** Work instructions **
Copy exactly, please, each line of the data below until the line that contains "brown circle: (55, 424) -> (150, 343), moved" has been copied, beginning at the top.

** Material for the task **
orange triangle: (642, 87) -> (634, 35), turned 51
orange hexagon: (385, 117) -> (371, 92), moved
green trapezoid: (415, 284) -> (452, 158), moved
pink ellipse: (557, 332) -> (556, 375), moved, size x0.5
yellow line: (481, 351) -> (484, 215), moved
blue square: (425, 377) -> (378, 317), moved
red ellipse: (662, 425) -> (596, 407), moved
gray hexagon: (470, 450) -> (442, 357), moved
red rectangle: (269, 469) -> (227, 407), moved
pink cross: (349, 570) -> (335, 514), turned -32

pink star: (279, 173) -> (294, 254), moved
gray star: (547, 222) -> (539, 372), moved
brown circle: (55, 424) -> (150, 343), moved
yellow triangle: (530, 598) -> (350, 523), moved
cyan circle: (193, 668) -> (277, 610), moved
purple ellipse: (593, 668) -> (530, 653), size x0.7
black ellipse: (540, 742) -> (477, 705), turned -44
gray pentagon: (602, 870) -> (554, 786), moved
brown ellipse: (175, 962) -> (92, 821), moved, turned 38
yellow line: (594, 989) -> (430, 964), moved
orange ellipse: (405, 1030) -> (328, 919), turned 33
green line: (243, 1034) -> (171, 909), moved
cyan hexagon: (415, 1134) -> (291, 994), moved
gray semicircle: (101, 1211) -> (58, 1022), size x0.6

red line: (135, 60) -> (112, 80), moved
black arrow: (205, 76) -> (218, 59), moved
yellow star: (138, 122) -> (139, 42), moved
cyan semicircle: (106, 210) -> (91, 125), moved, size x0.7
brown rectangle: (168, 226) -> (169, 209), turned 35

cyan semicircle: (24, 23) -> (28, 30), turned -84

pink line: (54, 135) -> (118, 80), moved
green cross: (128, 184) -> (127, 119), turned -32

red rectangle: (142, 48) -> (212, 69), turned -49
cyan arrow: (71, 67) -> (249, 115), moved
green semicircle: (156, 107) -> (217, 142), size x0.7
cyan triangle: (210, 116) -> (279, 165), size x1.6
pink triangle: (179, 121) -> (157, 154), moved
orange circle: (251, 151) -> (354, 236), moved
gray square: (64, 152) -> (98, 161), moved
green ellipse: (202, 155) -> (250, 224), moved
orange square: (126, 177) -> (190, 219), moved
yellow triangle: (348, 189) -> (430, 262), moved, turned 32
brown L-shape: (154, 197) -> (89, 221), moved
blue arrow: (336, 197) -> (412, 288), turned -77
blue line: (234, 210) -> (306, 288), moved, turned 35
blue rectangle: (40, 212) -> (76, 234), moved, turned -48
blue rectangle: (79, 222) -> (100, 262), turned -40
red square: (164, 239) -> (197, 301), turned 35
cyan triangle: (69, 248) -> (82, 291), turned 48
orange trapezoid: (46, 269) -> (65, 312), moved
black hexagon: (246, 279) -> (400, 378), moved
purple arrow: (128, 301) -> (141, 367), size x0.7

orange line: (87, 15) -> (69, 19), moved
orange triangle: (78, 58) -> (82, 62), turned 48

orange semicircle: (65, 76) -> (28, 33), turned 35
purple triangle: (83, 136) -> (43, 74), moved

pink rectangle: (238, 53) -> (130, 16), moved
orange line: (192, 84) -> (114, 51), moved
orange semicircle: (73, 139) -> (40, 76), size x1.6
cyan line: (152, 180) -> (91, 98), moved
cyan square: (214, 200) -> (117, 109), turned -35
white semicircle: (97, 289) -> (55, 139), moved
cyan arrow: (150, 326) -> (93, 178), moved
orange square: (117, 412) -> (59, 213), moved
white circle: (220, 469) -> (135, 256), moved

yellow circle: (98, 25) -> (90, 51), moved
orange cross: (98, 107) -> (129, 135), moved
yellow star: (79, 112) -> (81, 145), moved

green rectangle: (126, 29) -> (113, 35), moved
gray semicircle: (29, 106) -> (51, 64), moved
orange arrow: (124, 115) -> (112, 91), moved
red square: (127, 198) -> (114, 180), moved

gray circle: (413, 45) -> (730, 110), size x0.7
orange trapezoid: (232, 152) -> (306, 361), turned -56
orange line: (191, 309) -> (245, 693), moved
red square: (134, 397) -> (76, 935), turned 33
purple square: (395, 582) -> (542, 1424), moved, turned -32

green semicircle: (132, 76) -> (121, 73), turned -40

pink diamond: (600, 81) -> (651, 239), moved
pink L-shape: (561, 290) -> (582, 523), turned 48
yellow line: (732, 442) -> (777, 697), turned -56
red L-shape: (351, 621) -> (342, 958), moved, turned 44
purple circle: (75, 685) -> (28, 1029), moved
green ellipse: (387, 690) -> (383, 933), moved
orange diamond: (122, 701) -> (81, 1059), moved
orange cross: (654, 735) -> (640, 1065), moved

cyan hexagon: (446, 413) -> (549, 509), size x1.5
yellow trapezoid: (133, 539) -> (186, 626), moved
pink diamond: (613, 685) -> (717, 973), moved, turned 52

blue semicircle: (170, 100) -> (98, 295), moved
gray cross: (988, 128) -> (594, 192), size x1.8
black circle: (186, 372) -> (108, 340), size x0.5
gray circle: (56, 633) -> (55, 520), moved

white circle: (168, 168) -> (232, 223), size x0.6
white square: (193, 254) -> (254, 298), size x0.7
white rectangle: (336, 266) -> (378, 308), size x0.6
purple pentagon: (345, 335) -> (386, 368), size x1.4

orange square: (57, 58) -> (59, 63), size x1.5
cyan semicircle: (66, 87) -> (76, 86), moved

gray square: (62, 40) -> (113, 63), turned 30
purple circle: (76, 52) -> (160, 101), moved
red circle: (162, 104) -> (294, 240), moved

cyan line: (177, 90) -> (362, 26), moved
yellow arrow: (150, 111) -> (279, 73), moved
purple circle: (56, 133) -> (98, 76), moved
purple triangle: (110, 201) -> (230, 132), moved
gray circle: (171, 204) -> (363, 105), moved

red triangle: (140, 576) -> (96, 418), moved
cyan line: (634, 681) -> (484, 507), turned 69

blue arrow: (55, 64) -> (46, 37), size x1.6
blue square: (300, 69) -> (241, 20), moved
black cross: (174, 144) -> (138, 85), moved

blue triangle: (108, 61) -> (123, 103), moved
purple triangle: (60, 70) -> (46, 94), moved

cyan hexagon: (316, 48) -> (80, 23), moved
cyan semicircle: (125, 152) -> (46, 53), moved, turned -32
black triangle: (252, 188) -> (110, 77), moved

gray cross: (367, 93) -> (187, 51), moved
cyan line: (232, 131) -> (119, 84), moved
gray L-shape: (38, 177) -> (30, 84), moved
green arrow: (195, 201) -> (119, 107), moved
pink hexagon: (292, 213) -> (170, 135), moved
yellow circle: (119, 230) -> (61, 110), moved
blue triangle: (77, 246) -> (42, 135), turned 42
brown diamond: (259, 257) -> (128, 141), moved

** Solution to this problem **
orange triangle: (642, 87) -> (634, 35), turned 51
orange hexagon: (385, 117) -> (371, 92), moved
green trapezoid: (415, 284) -> (452, 158), moved
pink ellipse: (557, 332) -> (556, 375), moved, size x0.5
yellow line: (481, 351) -> (484, 215), moved
blue square: (425, 377) -> (378, 317), moved
red ellipse: (662, 425) -> (596, 407), moved
gray hexagon: (470, 450) -> (442, 357), moved
red rectangle: (269, 469) -> (227, 407), moved
pink cross: (349, 570) -> (335, 514), turned -32

pink star: (279, 173) -> (294, 254), moved
gray star: (547, 222) -> (539, 372), moved
brown circle: (55, 424) -> (150, 343), moved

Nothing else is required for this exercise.